● WHAT IS BEING ASKED:
Retype each line of the material below word for word; pictures stay out.

● SOURCE MATERIAL:

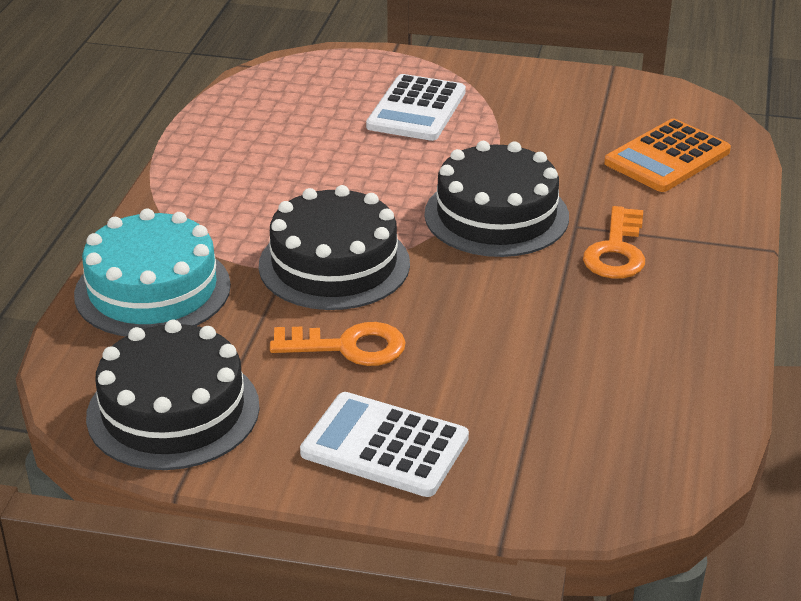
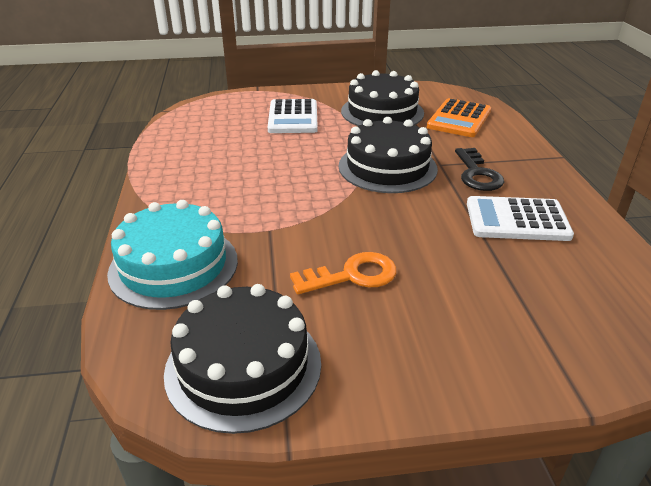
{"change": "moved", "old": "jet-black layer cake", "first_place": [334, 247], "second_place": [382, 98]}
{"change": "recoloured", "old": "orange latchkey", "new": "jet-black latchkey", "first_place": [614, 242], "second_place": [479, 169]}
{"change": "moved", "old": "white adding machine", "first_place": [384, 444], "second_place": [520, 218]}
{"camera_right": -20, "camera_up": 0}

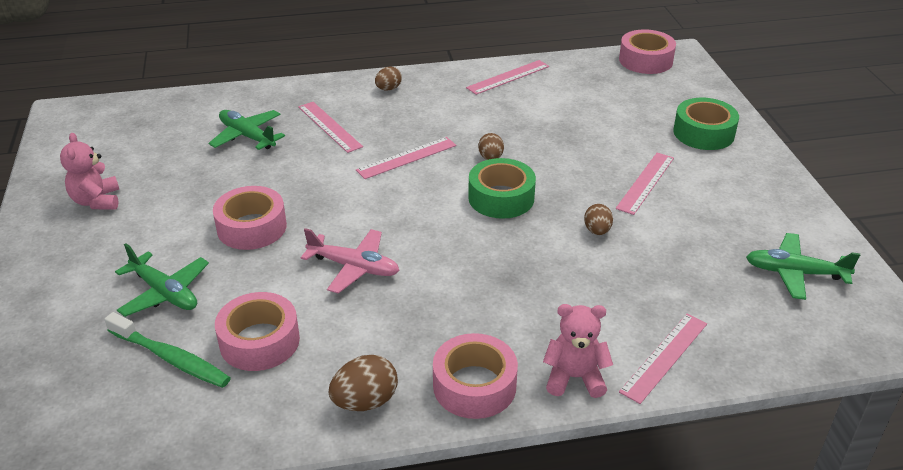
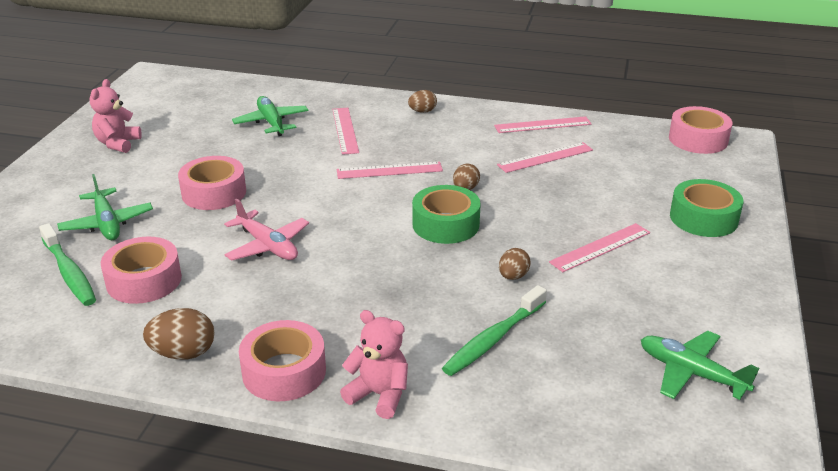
{"change": "moved", "old": "pink ruler", "first_place": [663, 359], "second_place": [545, 157]}
{"change": "added", "new": "green dental brush", "second_place": [494, 330]}
{"camera_right": 25, "camera_up": -5}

● RESPONSE AREA:
{"change": "moved", "old": "jet-black layer cake", "first_place": [334, 247], "second_place": [382, 98]}
{"change": "recoloured", "old": "orange latchkey", "new": "jet-black latchkey", "first_place": [614, 242], "second_place": [479, 169]}
{"change": "moved", "old": "white adding machine", "first_place": [384, 444], "second_place": [520, 218]}
{"camera_right": -20, "camera_up": 0}

{"change": "moved", "old": "pink ruler", "first_place": [663, 359], "second_place": [545, 157]}
{"change": "added", "new": "green dental brush", "second_place": [494, 330]}
{"camera_right": 25, "camera_up": -5}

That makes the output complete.